(Coordinate mapping data)
----
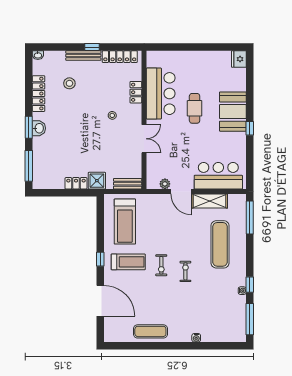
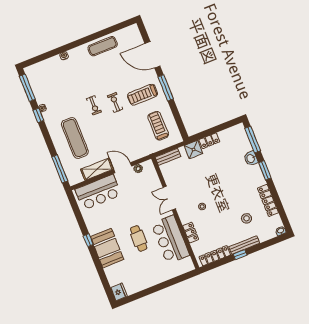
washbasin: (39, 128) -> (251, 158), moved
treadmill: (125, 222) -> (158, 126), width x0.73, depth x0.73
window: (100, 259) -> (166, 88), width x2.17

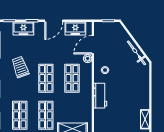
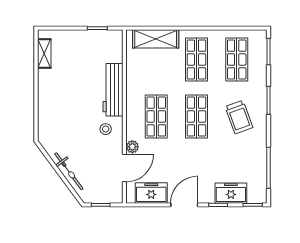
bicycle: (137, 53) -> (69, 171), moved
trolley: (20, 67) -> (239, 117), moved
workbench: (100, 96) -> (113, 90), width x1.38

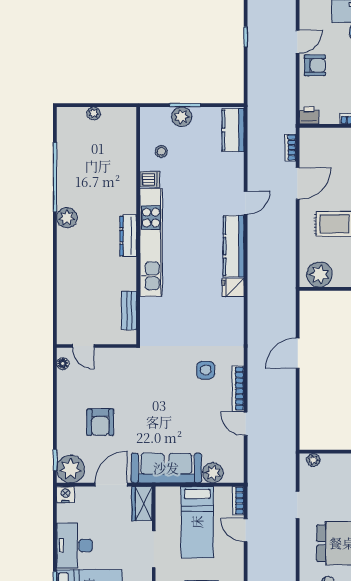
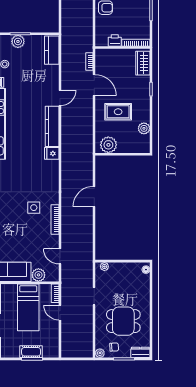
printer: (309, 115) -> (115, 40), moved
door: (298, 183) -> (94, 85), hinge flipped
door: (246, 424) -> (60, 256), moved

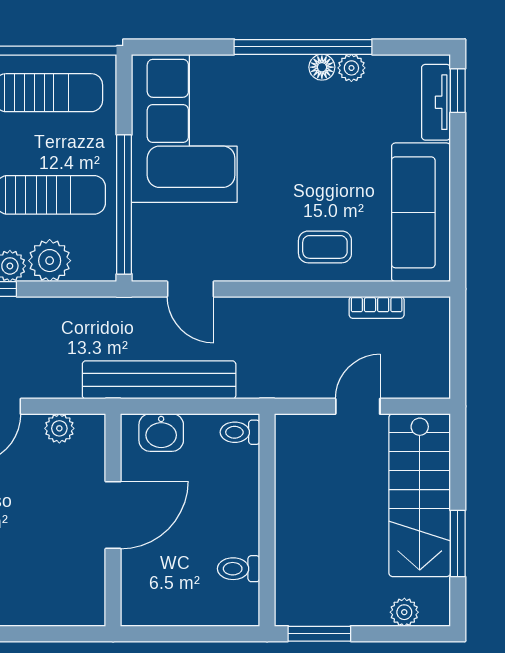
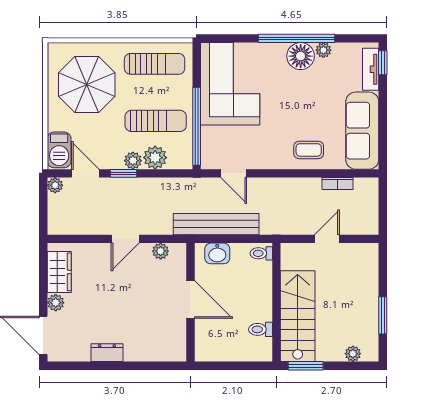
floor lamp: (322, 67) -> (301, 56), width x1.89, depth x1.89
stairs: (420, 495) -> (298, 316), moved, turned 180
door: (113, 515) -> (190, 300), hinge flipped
----
Work to complete
Output all the data above verbatim, leaving out images.

Solution for this task
washbasin: (39, 128) -> (251, 158), moved
treadmill: (125, 222) -> (158, 126), width x0.73, depth x0.73
window: (100, 259) -> (166, 88), width x2.17

bicycle: (137, 53) -> (69, 171), moved
trolley: (20, 67) -> (239, 117), moved
workbench: (100, 96) -> (113, 90), width x1.38

printer: (309, 115) -> (115, 40), moved
door: (298, 183) -> (94, 85), hinge flipped
door: (246, 424) -> (60, 256), moved

floor lamp: (322, 67) -> (301, 56), width x1.89, depth x1.89
stairs: (420, 495) -> (298, 316), moved, turned 180
door: (113, 515) -> (190, 300), hinge flipped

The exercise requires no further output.